──────── Data to process

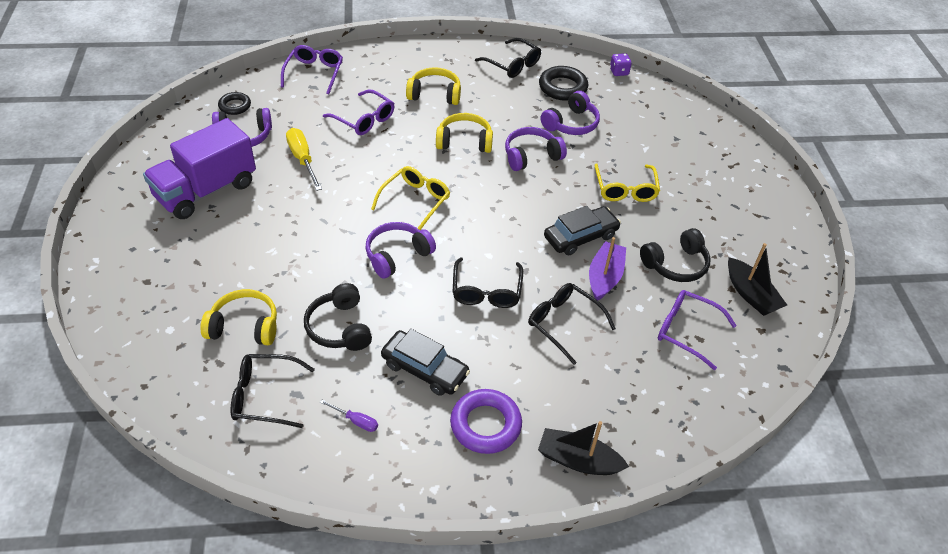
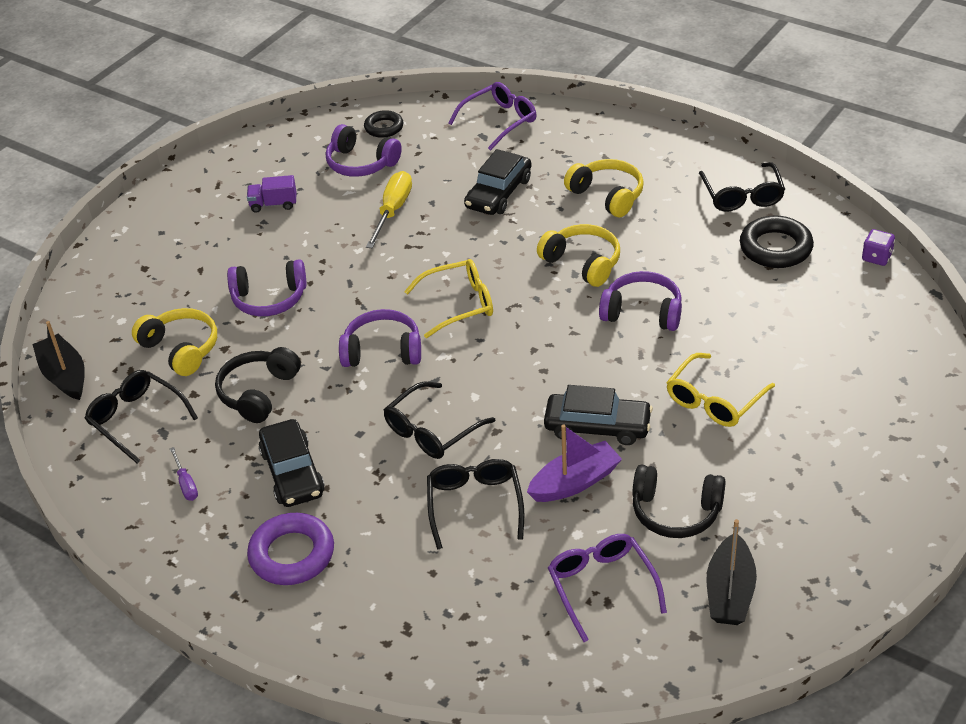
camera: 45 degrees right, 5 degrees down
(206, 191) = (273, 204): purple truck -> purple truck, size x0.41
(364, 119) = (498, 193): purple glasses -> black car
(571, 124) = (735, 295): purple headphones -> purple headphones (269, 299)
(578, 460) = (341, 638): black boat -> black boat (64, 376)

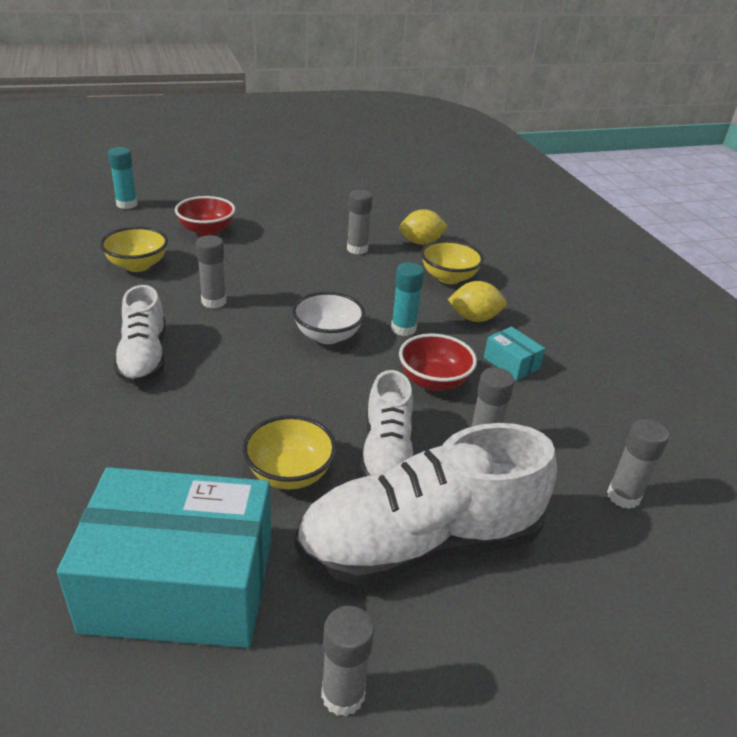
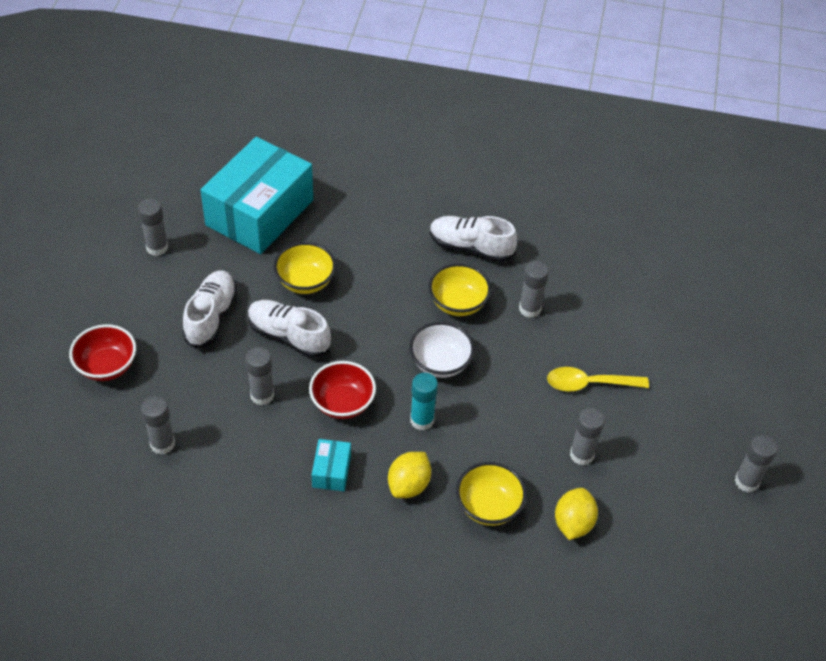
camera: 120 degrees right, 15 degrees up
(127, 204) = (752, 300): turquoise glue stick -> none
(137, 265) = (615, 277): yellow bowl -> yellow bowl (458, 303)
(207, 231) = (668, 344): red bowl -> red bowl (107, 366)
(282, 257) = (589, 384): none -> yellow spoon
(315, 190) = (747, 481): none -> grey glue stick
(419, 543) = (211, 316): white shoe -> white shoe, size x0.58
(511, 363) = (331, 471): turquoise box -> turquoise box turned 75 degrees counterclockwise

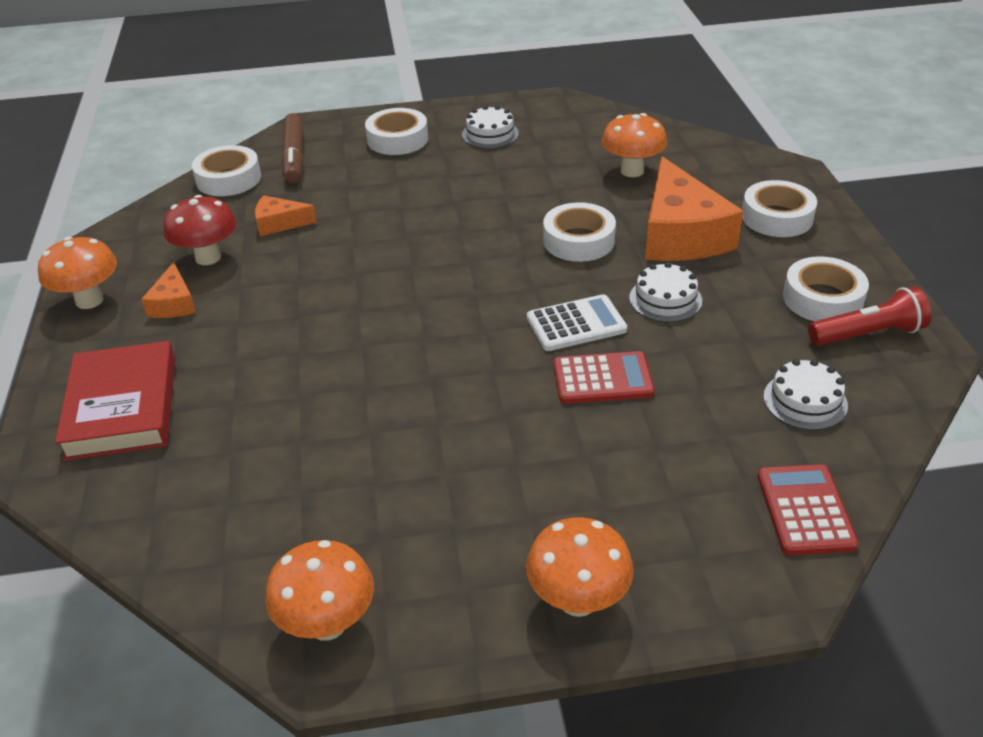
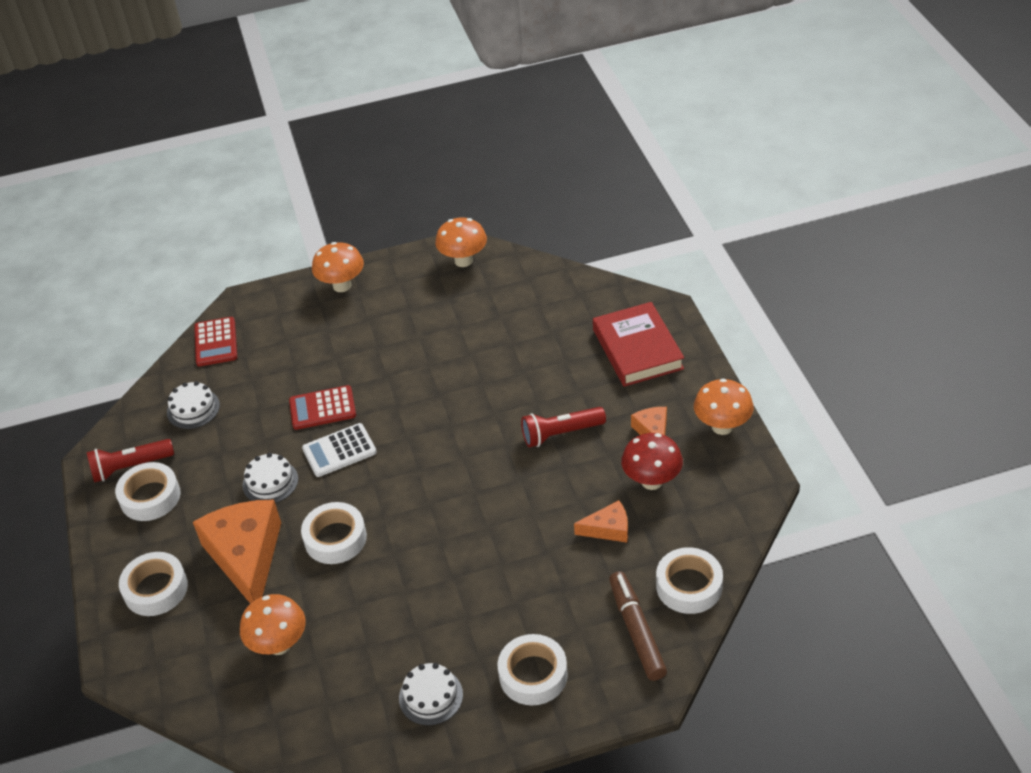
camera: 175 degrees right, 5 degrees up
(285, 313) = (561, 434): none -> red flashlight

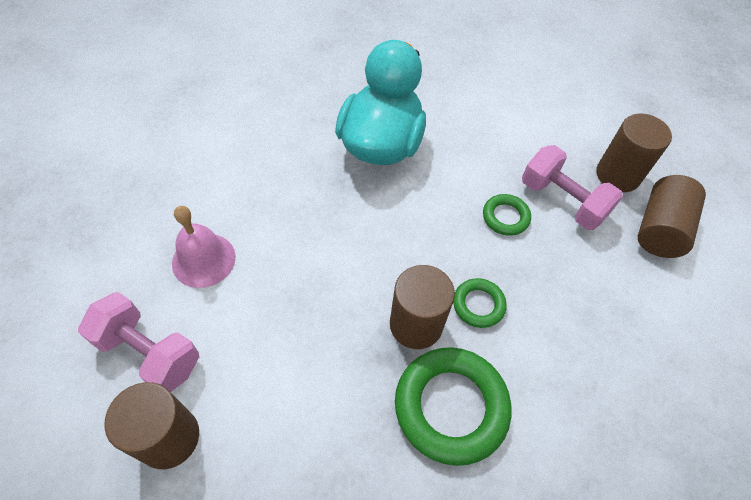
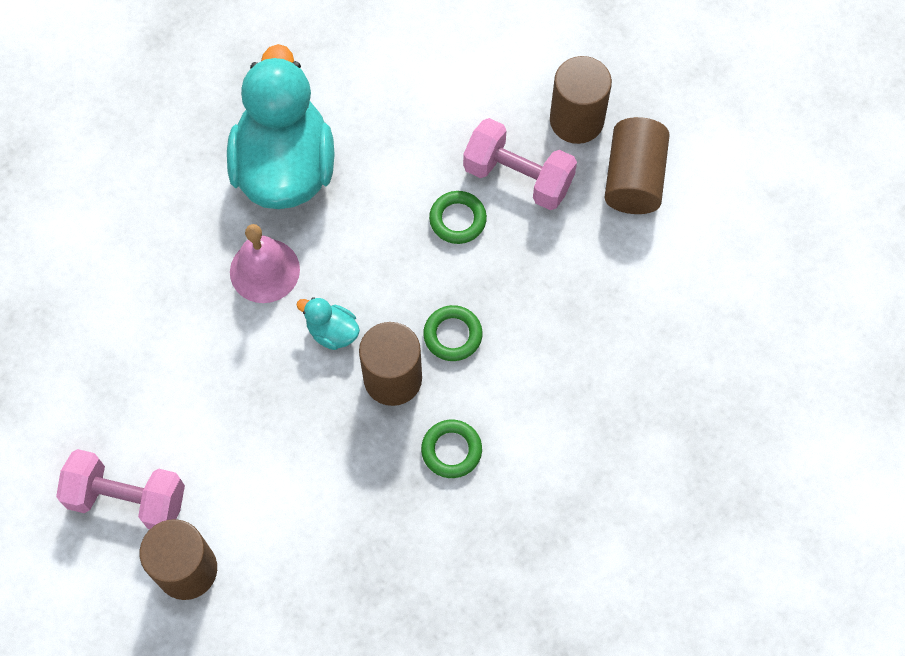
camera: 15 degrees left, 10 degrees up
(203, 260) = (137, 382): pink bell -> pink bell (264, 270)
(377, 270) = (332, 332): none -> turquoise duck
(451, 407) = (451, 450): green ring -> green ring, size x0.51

────────────────

-- What is expected --
From the listing above, repeat only the lines between the line containing "(364, 119) = (498, 193): purple" and the line containing "(377, 270) = (332, 332): none", those two included. Pictures are not part of the copy.

-- Response to this task --
(364, 119) = (498, 193): purple glasses -> black car
(571, 124) = (735, 295): purple headphones -> purple headphones (269, 299)
(578, 460) = (341, 638): black boat -> black boat (64, 376)

camera: 120 degrees right, 15 degrees up
(127, 204) = (752, 300): turquoise glue stick -> none
(137, 265) = (615, 277): yellow bowl -> yellow bowl (458, 303)
(207, 231) = (668, 344): red bowl -> red bowl (107, 366)
(282, 257) = (589, 384): none -> yellow spoon
(315, 190) = (747, 481): none -> grey glue stick
(419, 543) = (211, 316): white shoe -> white shoe, size x0.58
(511, 363) = (331, 471): turquoise box -> turquoise box turned 75 degrees counterclockwise

camera: 175 degrees right, 5 degrees up
(285, 313) = (561, 434): none -> red flashlight

camera: 15 degrees left, 10 degrees up
(203, 260) = (137, 382): pink bell -> pink bell (264, 270)
(377, 270) = (332, 332): none -> turquoise duck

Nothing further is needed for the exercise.